**What the task asks**
What are the lines, copied exactly, from the one containing "gone: Kubus [lila] <288, 261>" through the final line of the material? Leave the pictures out.

**Exercise inputs**

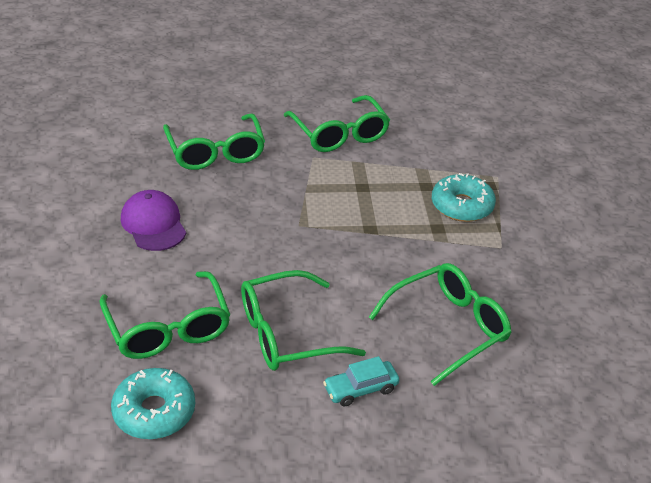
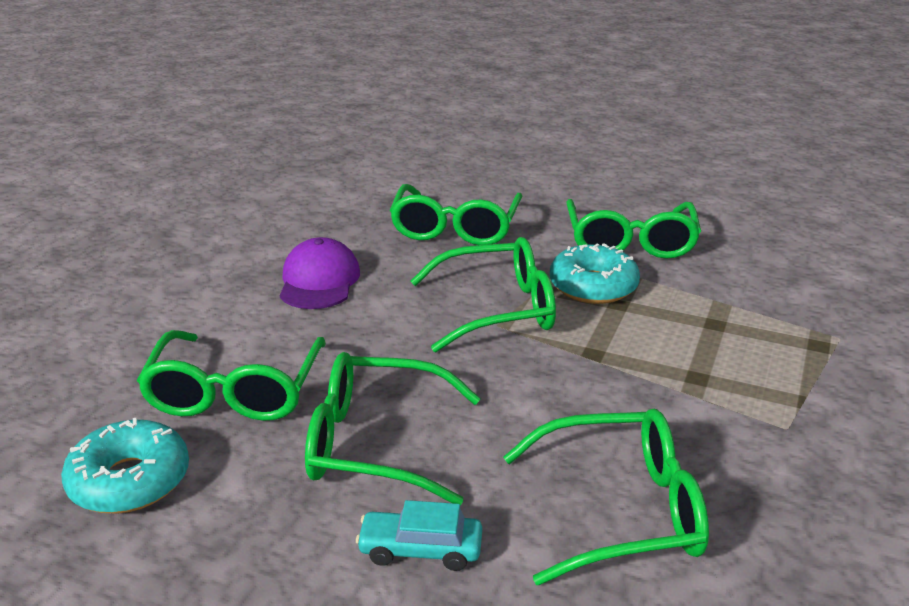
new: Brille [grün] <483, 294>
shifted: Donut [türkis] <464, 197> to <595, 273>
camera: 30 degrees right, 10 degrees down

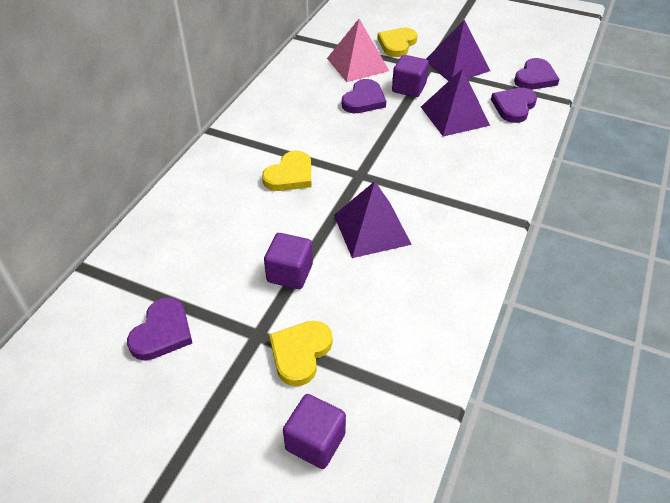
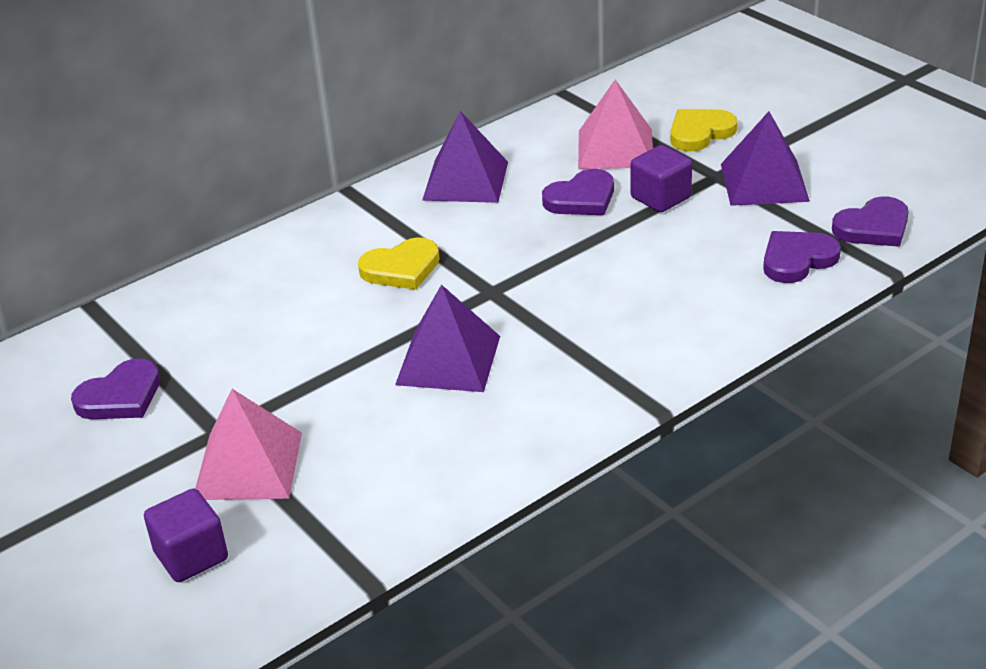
gone: Kubus [lila] <288, 261>
shifted: Pyramide [lila] <455, 102> to <465, 157>
swapped: Herz [gelb] <301, 353> to Pyramide [rosa] <248, 444>
camera: 30 degrees right, 10 degrees down

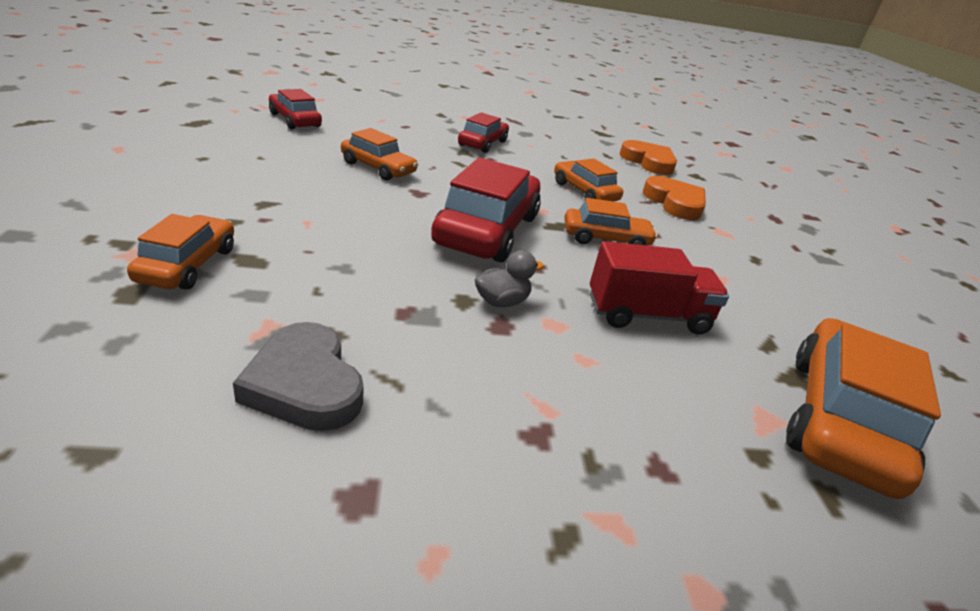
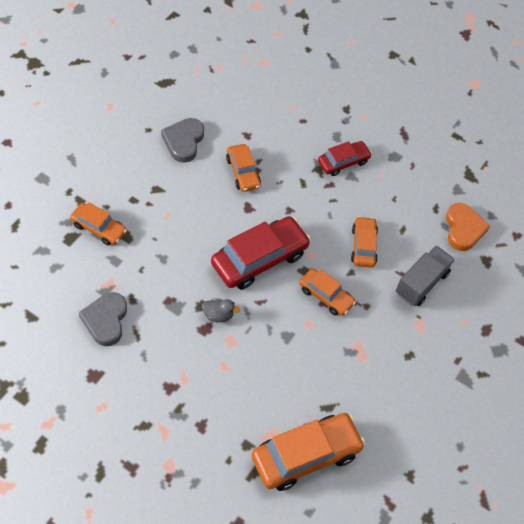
gone: Auto [rot] <295, 109>; Lastwagen [rot] <659, 288>
new: Herz [grau] <182, 140>
swapped: Herz [orange] <674, 198> to Lastwagen [grau] <425, 276>
rotated: Auto [orange] <180, 252> = <98, 224> 75 degrees clockwise
camera: 35 degrees right, 25 degrees up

**Answer space**
gone: Kubus [lila] <288, 261>
shifted: Pyramide [lila] <455, 102> to <465, 157>
swapped: Herz [gelb] <301, 353> to Pyramide [rosa] <248, 444>
camera: 30 degrees right, 10 degrees down

gone: Auto [rot] <295, 109>; Lastwagen [rot] <659, 288>
new: Herz [grau] <182, 140>
swapped: Herz [orange] <674, 198> to Lastwagen [grau] <425, 276>
rotated: Auto [orange] <180, 252> = <98, 224> 75 degrees clockwise
camera: 35 degrees right, 25 degrees up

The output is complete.